### WHAT THE EXERCISE ASKS
Each line in the records below, from the one that contains "brown rectangle: (73, 138)" to the one that contains "orange circle: (112, 157)", should be reproduced exactly, the first and last included.

### STORED DATA

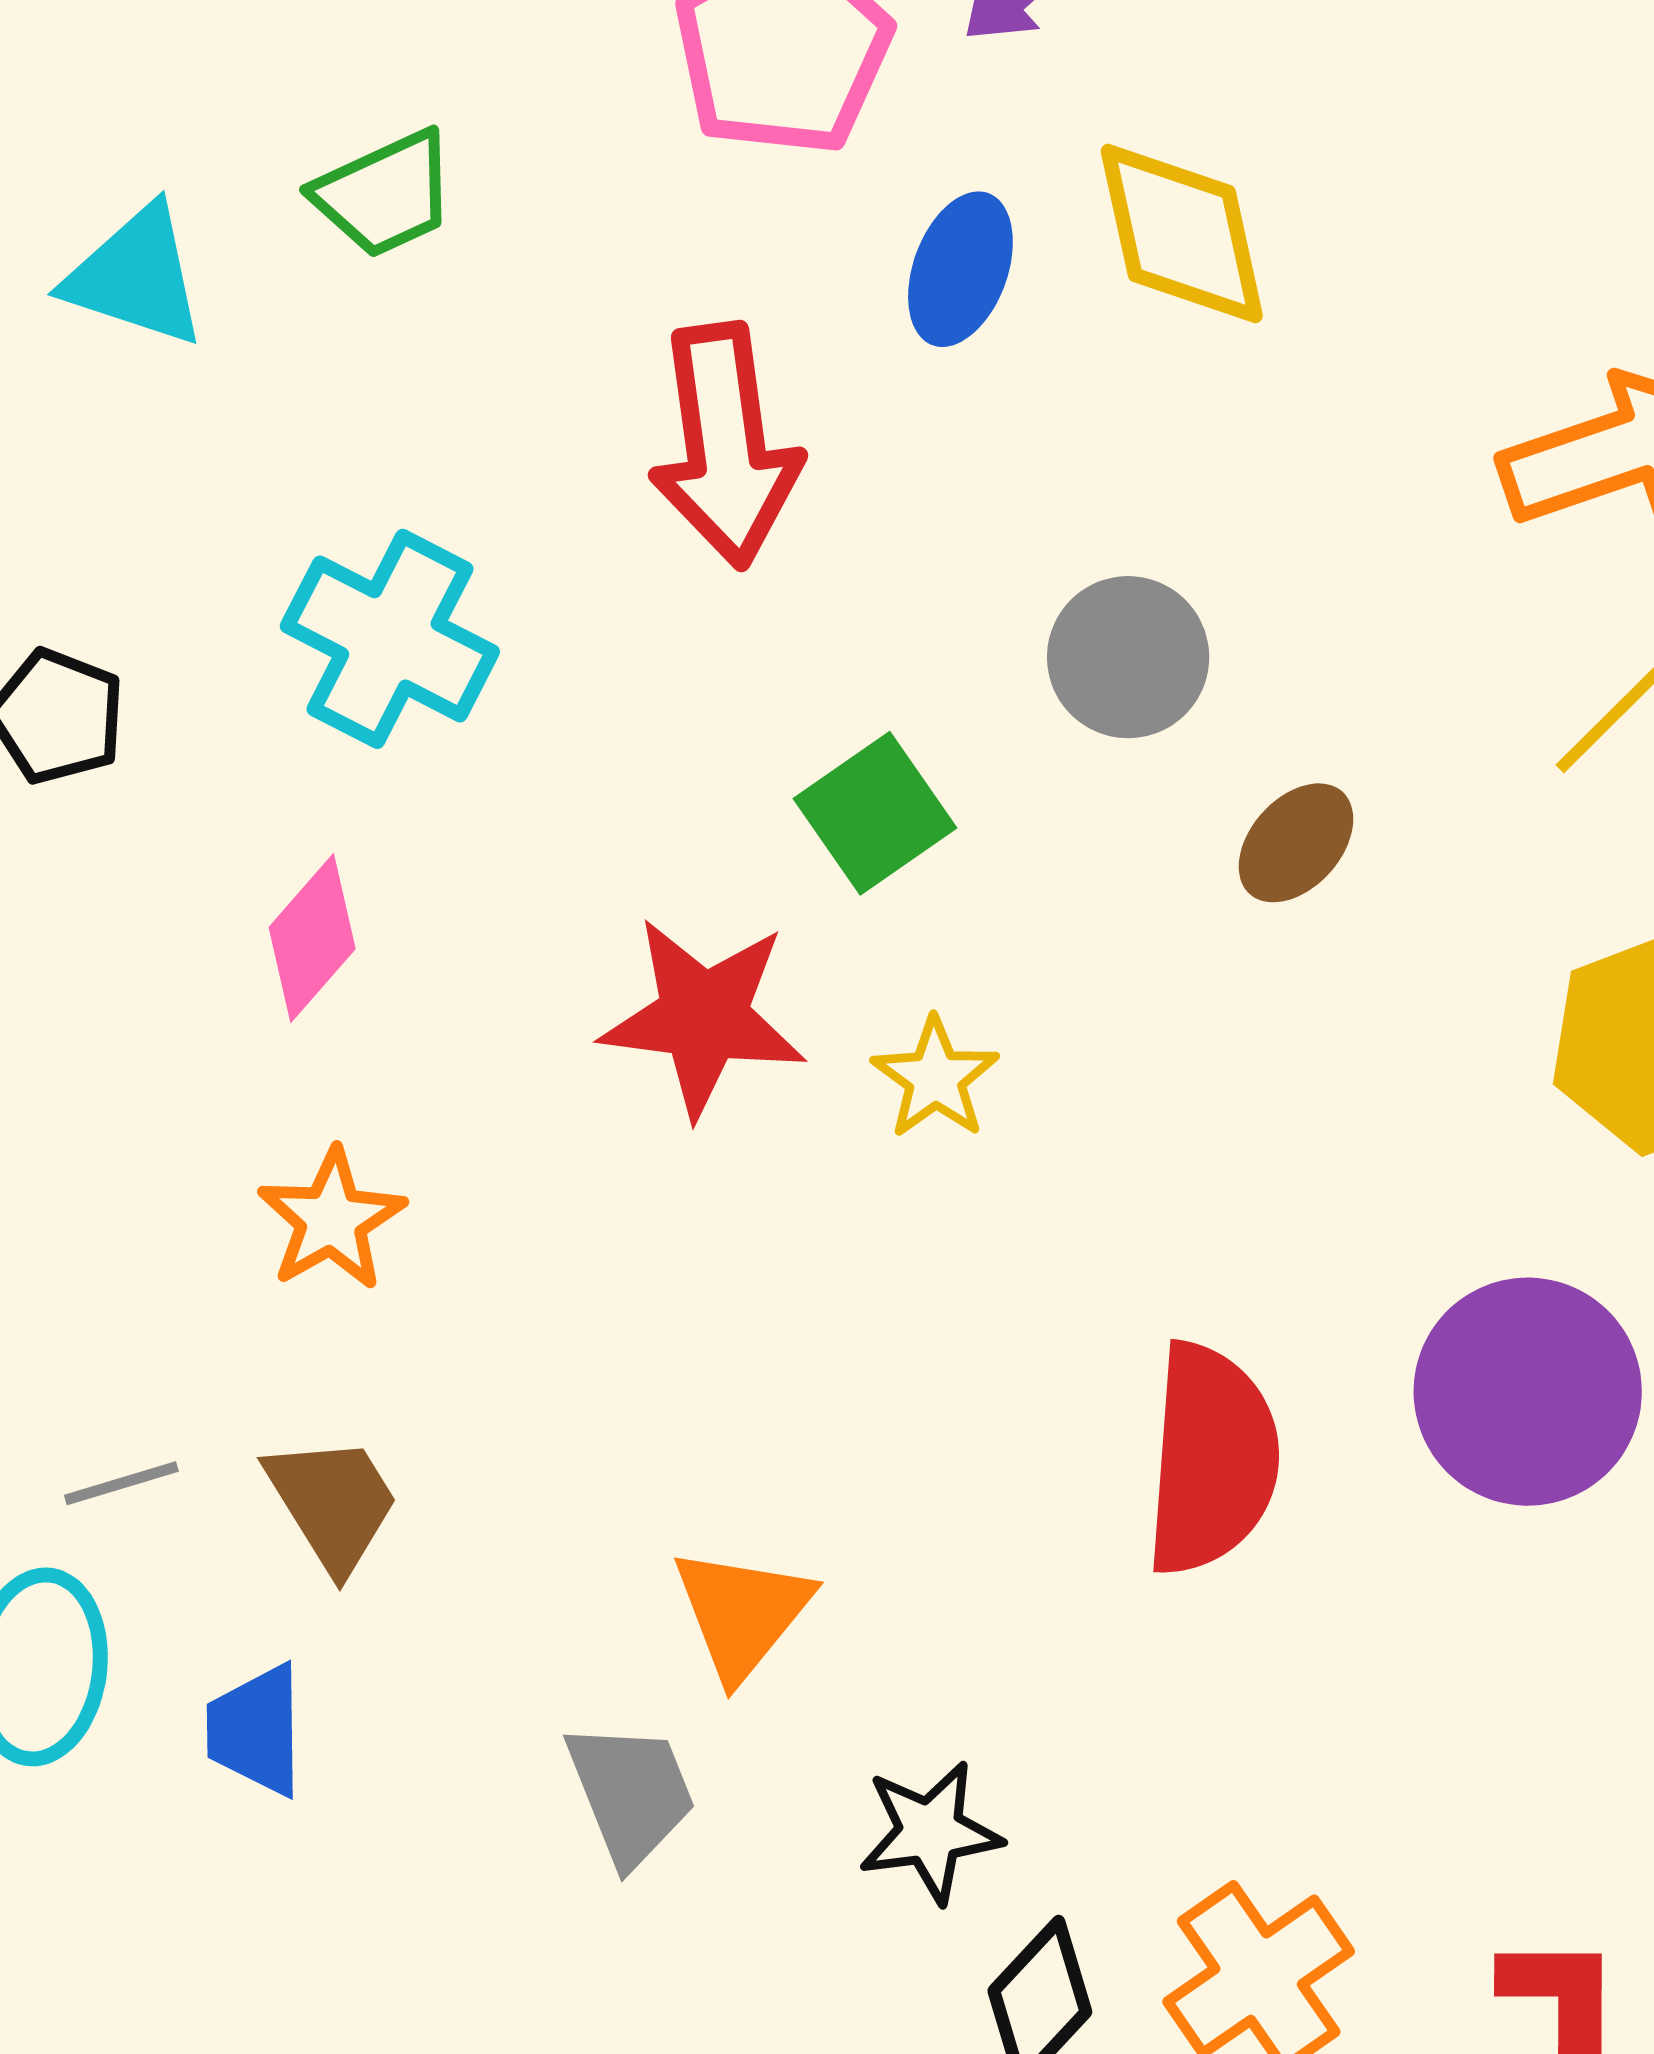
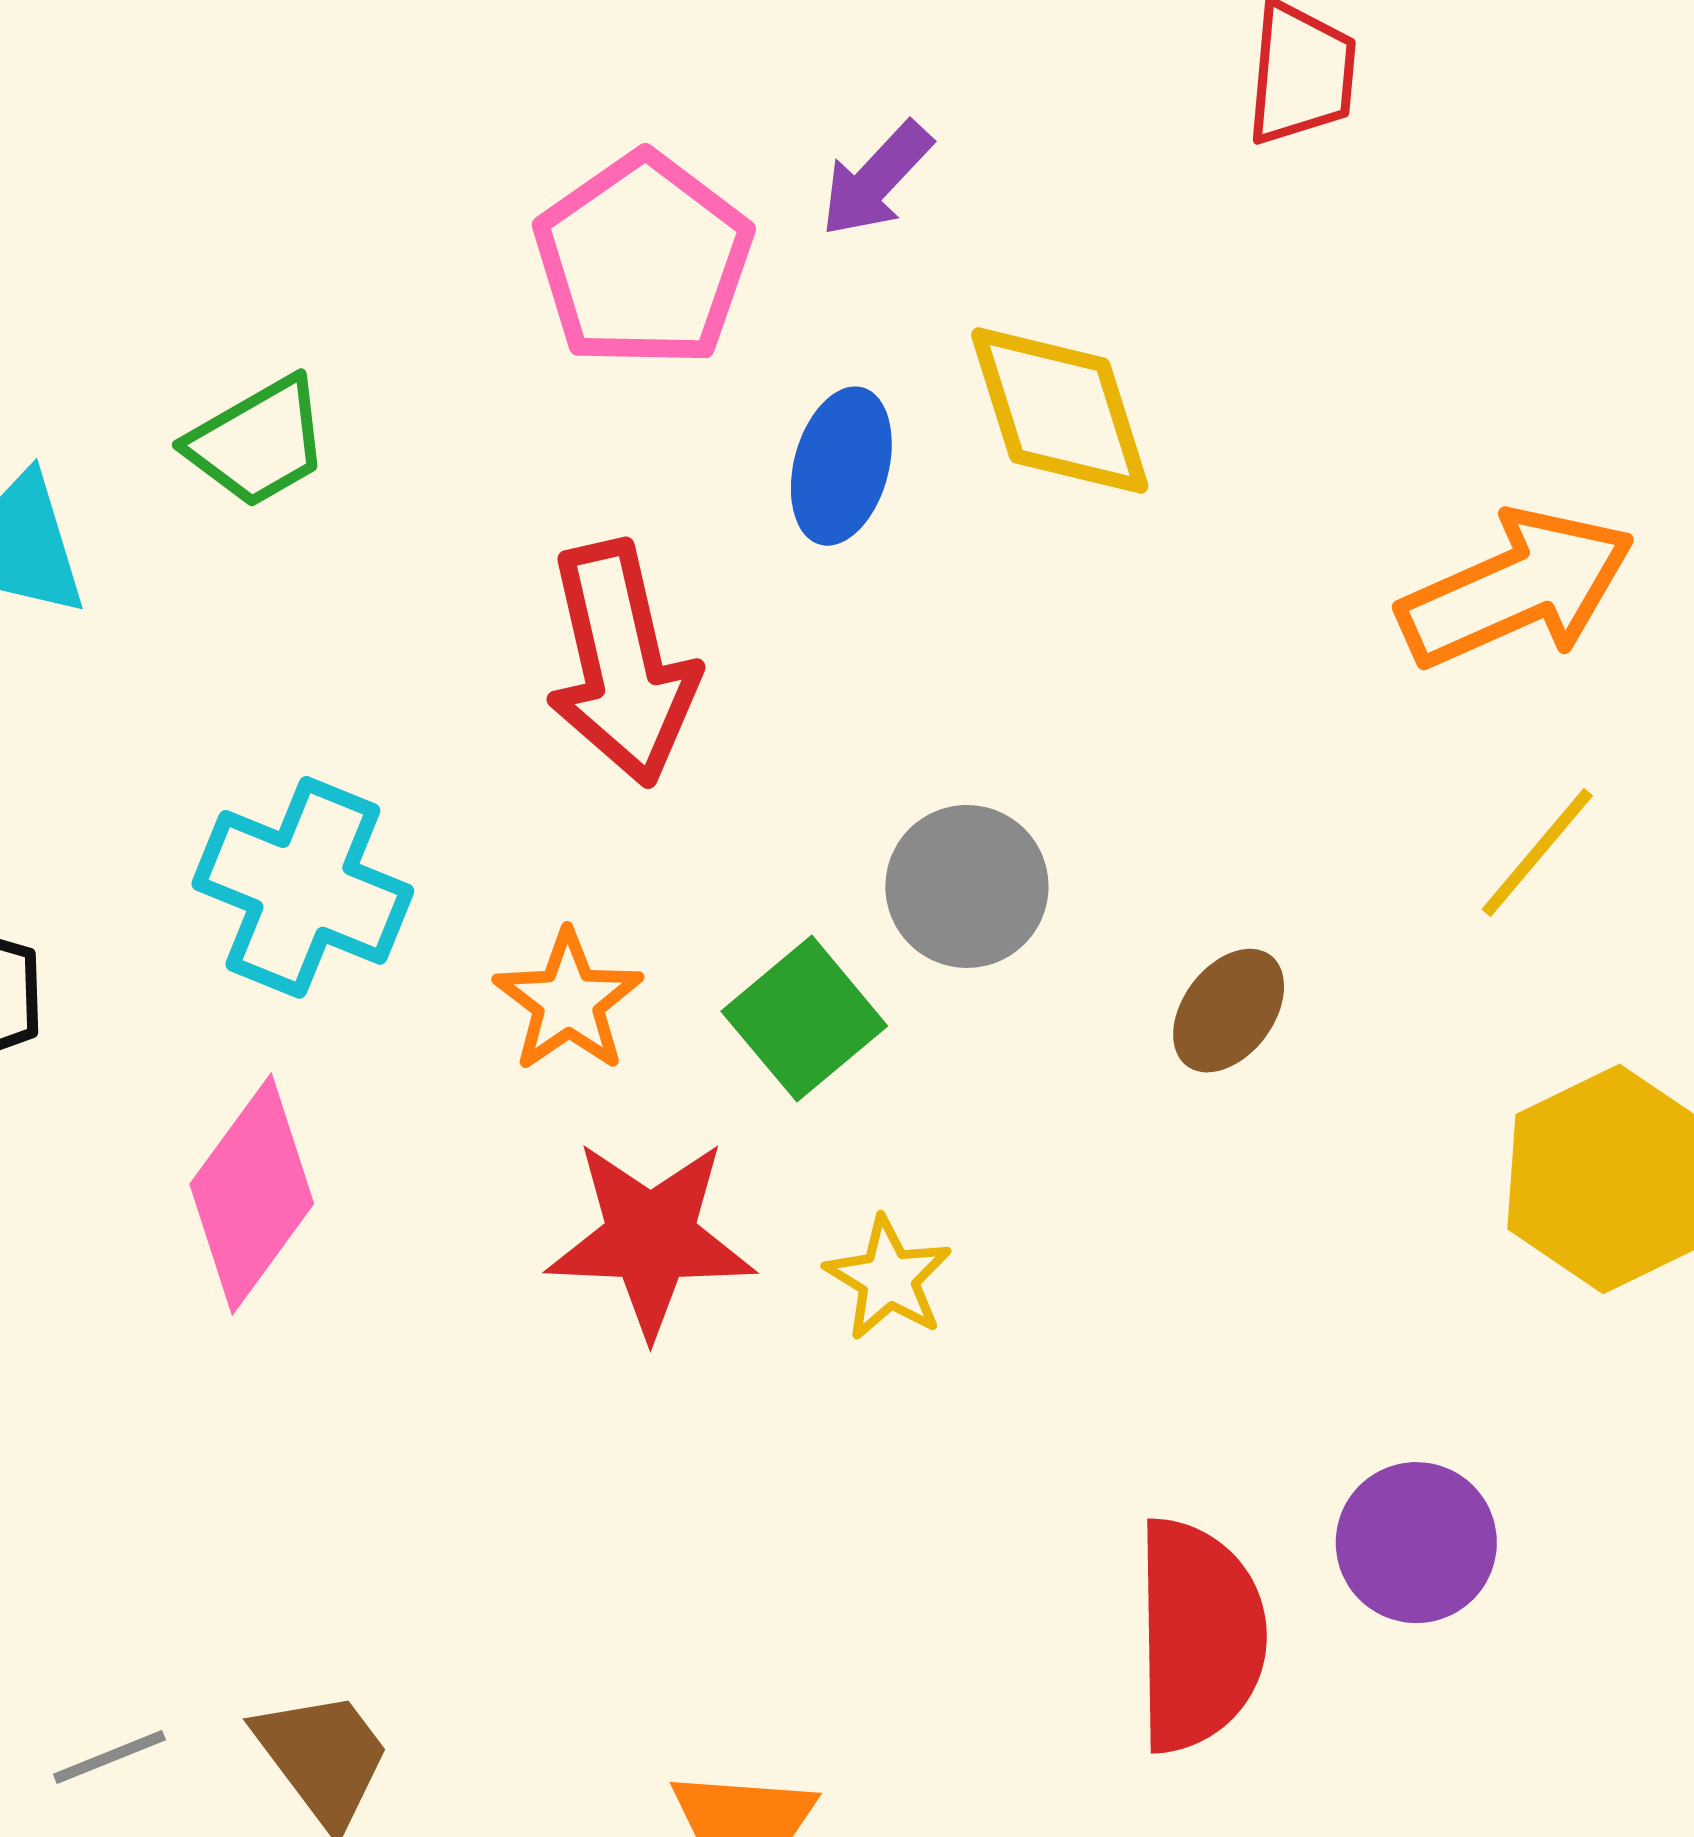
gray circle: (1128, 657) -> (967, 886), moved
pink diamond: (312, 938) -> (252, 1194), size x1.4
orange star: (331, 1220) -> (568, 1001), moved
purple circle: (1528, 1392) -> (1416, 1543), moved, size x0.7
==
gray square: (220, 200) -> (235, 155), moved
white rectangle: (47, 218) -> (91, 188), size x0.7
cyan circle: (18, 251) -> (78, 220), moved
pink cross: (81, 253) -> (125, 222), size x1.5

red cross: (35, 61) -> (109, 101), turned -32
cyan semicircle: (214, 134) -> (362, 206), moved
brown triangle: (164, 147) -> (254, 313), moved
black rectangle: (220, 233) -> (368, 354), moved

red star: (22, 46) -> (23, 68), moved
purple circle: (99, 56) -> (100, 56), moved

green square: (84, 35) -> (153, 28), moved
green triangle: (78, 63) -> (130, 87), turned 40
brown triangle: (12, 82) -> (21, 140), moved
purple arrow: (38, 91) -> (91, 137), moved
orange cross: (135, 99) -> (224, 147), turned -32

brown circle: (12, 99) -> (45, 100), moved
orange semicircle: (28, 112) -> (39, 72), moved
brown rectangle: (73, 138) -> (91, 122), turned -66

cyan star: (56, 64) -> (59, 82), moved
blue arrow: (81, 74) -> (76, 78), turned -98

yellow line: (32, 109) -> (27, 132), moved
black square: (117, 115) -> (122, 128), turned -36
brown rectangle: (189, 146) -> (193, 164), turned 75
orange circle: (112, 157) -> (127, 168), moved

### OUTPUT FOR THIS EXERCISE
brown rectangle: (73, 138) -> (91, 122), turned -66

cyan star: (56, 64) -> (59, 82), moved
blue arrow: (81, 74) -> (76, 78), turned -98

yellow line: (32, 109) -> (27, 132), moved
black square: (117, 115) -> (122, 128), turned -36
brown rectangle: (189, 146) -> (193, 164), turned 75
orange circle: (112, 157) -> (127, 168), moved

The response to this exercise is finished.